━━ Data for this exercise ━━
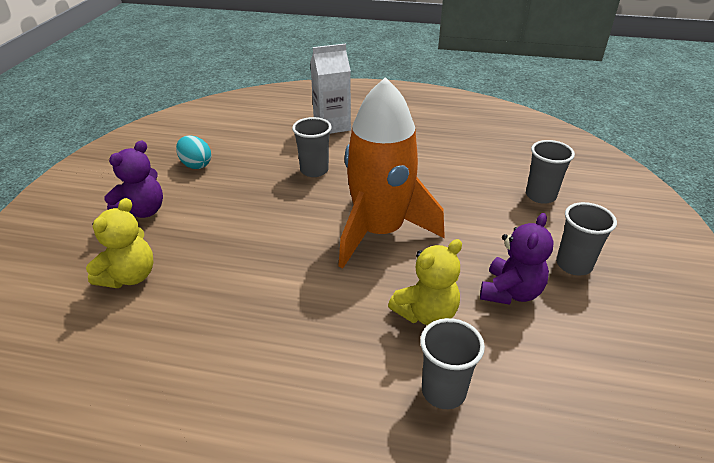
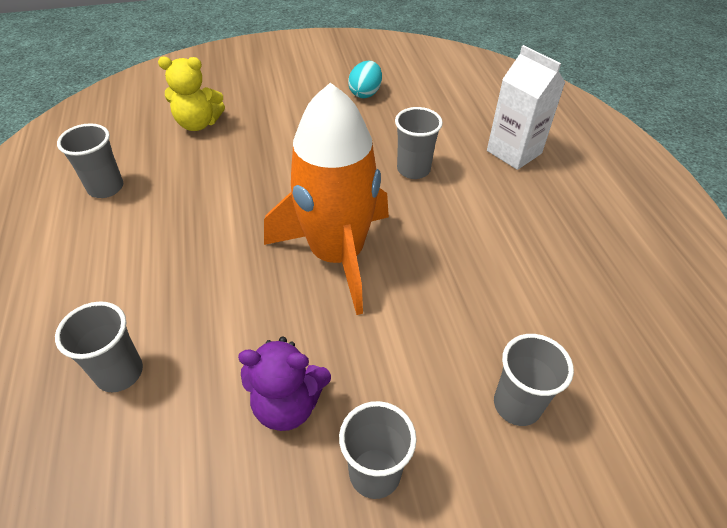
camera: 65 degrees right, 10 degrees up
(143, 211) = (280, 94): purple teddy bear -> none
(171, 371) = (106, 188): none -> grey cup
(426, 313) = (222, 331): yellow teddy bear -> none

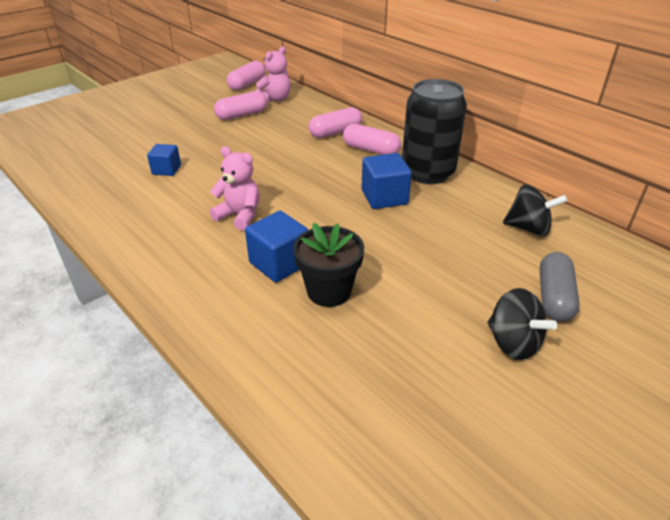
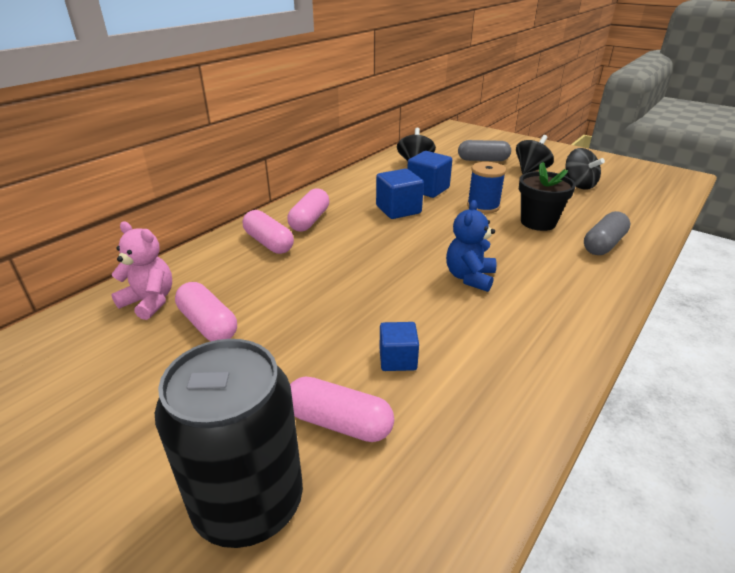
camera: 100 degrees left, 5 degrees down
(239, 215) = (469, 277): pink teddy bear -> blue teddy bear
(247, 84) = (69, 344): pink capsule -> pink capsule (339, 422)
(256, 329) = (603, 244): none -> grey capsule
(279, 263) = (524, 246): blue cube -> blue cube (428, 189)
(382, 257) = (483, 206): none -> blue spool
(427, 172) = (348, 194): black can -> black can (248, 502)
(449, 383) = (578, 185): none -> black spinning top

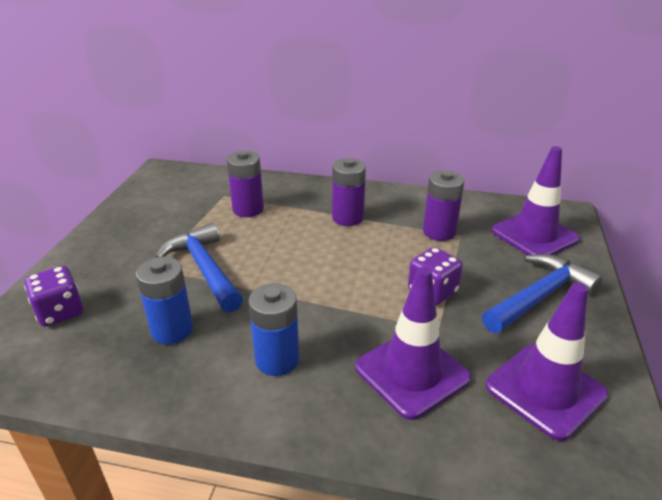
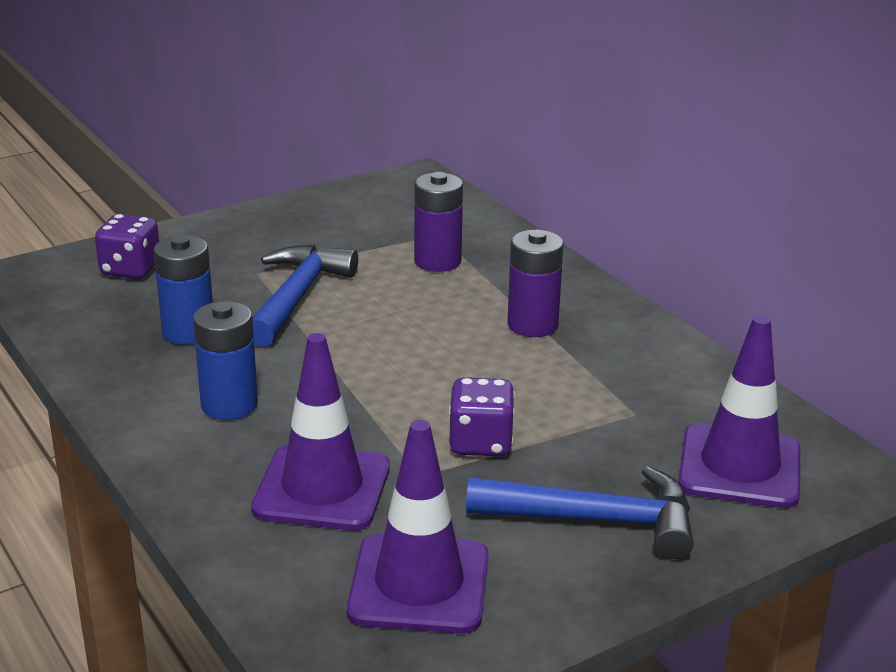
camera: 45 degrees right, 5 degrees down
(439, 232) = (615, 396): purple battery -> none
━━━
━━ Data for this exercise ━━
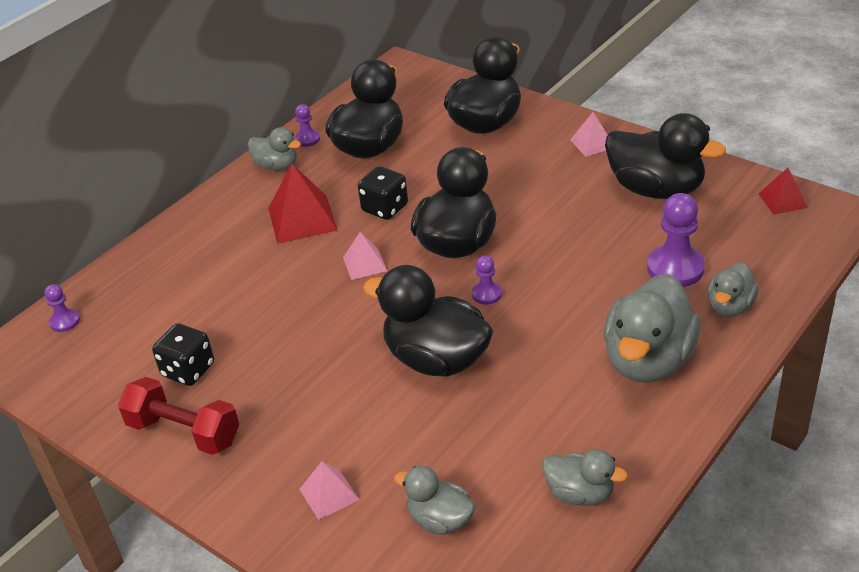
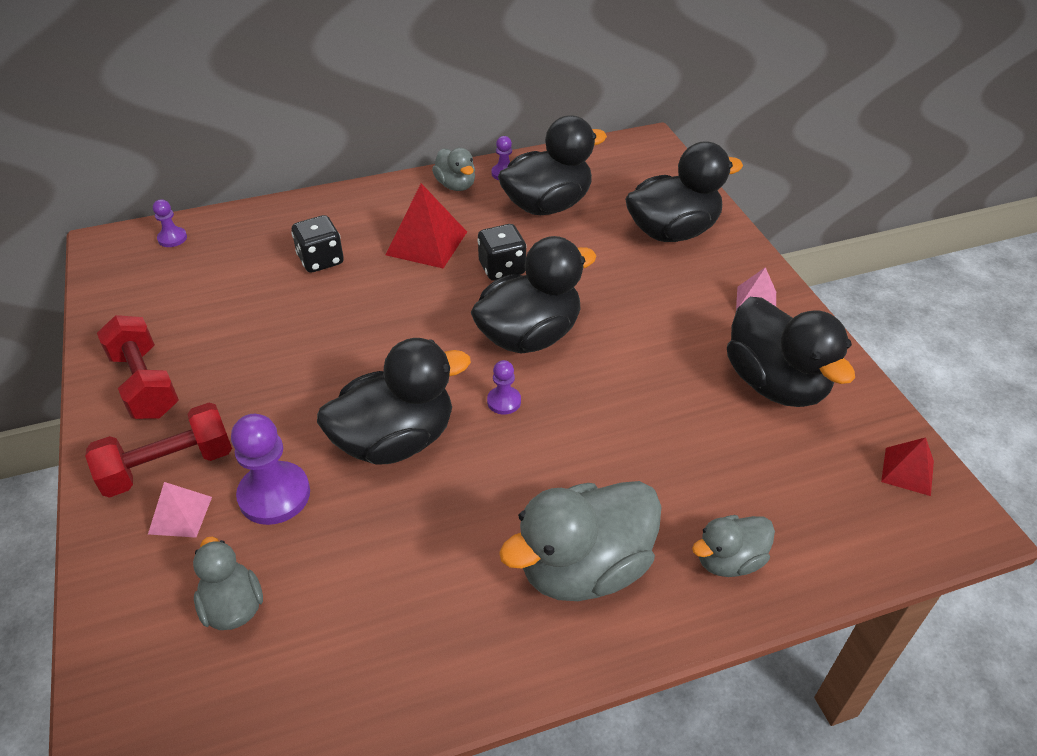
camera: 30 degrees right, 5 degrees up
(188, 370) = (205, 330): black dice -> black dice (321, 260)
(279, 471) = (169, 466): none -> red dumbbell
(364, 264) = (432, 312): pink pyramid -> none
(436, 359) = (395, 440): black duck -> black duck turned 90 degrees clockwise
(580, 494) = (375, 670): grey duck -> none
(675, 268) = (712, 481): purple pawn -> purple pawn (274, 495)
━━━
━━ Data for this exercise ━━
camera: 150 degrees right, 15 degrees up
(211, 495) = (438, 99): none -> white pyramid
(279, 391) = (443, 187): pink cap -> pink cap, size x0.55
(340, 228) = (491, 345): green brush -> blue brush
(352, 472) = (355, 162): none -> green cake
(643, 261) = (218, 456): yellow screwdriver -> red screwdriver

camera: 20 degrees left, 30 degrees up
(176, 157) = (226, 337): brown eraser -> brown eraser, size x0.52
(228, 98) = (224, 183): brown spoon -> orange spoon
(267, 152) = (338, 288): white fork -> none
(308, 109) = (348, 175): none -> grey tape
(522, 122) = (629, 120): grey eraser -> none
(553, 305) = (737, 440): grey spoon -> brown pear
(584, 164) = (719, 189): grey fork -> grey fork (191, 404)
━━━
__Exercise requirements__
Show all lines above containing "spoon".

__Written response__
(228, 98) = (224, 183): brown spoon -> orange spoon
(553, 305) = (737, 440): grey spoon -> brown pear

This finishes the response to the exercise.